# Exercise goal
Print every line below verbatim, keeping the original order and leaving nothing out.

# Provided data
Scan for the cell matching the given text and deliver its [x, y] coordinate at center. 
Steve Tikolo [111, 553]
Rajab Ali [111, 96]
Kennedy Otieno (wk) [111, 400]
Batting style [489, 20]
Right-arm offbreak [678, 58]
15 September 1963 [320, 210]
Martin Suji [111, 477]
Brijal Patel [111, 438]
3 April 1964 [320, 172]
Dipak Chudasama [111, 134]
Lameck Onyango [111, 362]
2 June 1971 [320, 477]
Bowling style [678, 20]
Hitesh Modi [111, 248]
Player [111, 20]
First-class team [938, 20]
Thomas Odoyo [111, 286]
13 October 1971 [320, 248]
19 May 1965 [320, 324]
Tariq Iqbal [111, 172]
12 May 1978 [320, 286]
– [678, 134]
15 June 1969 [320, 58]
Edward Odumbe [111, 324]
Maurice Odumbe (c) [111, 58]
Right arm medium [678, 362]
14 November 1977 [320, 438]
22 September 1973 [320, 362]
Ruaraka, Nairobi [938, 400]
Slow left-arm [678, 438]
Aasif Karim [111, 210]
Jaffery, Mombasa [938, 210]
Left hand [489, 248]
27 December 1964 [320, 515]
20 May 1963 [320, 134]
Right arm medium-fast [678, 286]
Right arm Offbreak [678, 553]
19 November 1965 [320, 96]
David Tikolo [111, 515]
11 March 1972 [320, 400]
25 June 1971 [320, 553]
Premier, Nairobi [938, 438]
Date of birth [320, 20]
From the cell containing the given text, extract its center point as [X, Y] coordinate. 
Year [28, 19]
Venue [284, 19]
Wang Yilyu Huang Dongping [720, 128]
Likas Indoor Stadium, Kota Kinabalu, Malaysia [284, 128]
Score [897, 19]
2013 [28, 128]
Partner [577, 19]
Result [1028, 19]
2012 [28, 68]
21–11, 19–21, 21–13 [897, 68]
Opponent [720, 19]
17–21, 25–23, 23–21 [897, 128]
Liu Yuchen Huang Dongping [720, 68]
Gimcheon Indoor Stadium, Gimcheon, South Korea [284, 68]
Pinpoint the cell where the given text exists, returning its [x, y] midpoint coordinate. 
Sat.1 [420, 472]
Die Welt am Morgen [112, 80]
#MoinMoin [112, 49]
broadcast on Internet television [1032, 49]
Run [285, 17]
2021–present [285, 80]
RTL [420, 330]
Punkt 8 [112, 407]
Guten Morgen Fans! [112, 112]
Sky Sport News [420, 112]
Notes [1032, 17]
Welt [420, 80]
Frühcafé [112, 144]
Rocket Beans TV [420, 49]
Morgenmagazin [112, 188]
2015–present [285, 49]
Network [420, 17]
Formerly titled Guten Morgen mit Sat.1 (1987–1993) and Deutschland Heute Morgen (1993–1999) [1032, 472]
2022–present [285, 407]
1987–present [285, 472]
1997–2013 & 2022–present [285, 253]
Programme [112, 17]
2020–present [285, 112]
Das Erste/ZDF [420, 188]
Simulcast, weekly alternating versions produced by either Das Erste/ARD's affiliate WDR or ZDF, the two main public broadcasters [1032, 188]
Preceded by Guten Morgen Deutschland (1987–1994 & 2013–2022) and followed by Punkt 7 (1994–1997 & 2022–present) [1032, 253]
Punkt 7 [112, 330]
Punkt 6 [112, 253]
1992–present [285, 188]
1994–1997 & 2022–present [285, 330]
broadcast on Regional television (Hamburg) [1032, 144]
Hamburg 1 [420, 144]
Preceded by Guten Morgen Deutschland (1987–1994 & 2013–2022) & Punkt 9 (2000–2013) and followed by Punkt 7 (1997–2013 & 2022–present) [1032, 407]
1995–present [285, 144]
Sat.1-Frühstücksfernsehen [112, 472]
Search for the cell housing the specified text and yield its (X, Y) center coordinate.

# Complete output
Scan for the cell matching the given text and deliver its [x, y] coordinate at center. 
Steve Tikolo [111, 553]
Rajab Ali [111, 96]
Kennedy Otieno (wk) [111, 400]
Batting style [489, 20]
Right-arm offbreak [678, 58]
15 September 1963 [320, 210]
Martin Suji [111, 477]
Brijal Patel [111, 438]
3 April 1964 [320, 172]
Dipak Chudasama [111, 134]
Lameck Onyango [111, 362]
2 June 1971 [320, 477]
Bowling style [678, 20]
Hitesh Modi [111, 248]
Player [111, 20]
First-class team [938, 20]
Thomas Odoyo [111, 286]
13 October 1971 [320, 248]
19 May 1965 [320, 324]
Tariq Iqbal [111, 172]
12 May 1978 [320, 286]
– [678, 134]
15 June 1969 [320, 58]
Edward Odumbe [111, 324]
Maurice Odumbe (c) [111, 58]
Right arm medium [678, 362]
14 November 1977 [320, 438]
22 September 1973 [320, 362]
Ruaraka, Nairobi [938, 400]
Slow left-arm [678, 438]
Aasif Karim [111, 210]
Jaffery, Mombasa [938, 210]
Left hand [489, 248]
27 December 1964 [320, 515]
20 May 1963 [320, 134]
Right arm medium-fast [678, 286]
Right arm Offbreak [678, 553]
19 November 1965 [320, 96]
David Tikolo [111, 515]
11 March 1972 [320, 400]
25 June 1971 [320, 553]
Premier, Nairobi [938, 438]
Date of birth [320, 20]
From the cell containing the given text, extract its center point as [X, Y] coordinate. 
Year [28, 19]
Venue [284, 19]
Wang Yilyu Huang Dongping [720, 128]
Likas Indoor Stadium, Kota Kinabalu, Malaysia [284, 128]
Score [897, 19]
2013 [28, 128]
Partner [577, 19]
Result [1028, 19]
2012 [28, 68]
21–11, 19–21, 21–13 [897, 68]
Opponent [720, 19]
17–21, 25–23, 23–21 [897, 128]
Liu Yuchen Huang Dongping [720, 68]
Gimcheon Indoor Stadium, Gimcheon, South Korea [284, 68]
Pinpoint the cell where the given text exists, returning its [x, y] midpoint coordinate. 
Sat.1 [420, 472]
Die Welt am Morgen [112, 80]
#MoinMoin [112, 49]
broadcast on Internet television [1032, 49]
Run [285, 17]
2021–present [285, 80]
RTL [420, 330]
Punkt 8 [112, 407]
Guten Morgen Fans! [112, 112]
Sky Sport News [420, 112]
Notes [1032, 17]
Welt [420, 80]
Frühcafé [112, 144]
Rocket Beans TV [420, 49]
Morgenmagazin [112, 188]
2015–present [285, 49]
Network [420, 17]
Formerly titled Guten Morgen mit Sat.1 (1987–1993) and Deutschland Heute Morgen (1993–1999) [1032, 472]
2022–present [285, 407]
1987–present [285, 472]
1997–2013 & 2022–present [285, 253]
Programme [112, 17]
2020–present [285, 112]
Das Erste/ZDF [420, 188]
Simulcast, weekly alternating versions produced by either Das Erste/ARD's affiliate WDR or ZDF, the two main public broadcasters [1032, 188]
Preceded by Guten Morgen Deutschland (1987–1994 & 2013–2022) and followed by Punkt 7 (1994–1997 & 2022–present) [1032, 253]
Punkt 7 [112, 330]
Punkt 6 [112, 253]
1992–present [285, 188]
1994–1997 & 2022–present [285, 330]
broadcast on Regional television (Hamburg) [1032, 144]
Hamburg 1 [420, 144]
Preceded by Guten Morgen Deutschland (1987–1994 & 2013–2022) & Punkt 9 (2000–2013) and followed by Punkt 7 (1997–2013 & 2022–present) [1032, 407]
1995–present [285, 144]
Sat.1-Frühstücksfernsehen [112, 472]
Search for the cell housing the specified text and yield its (X, Y) center coordinate.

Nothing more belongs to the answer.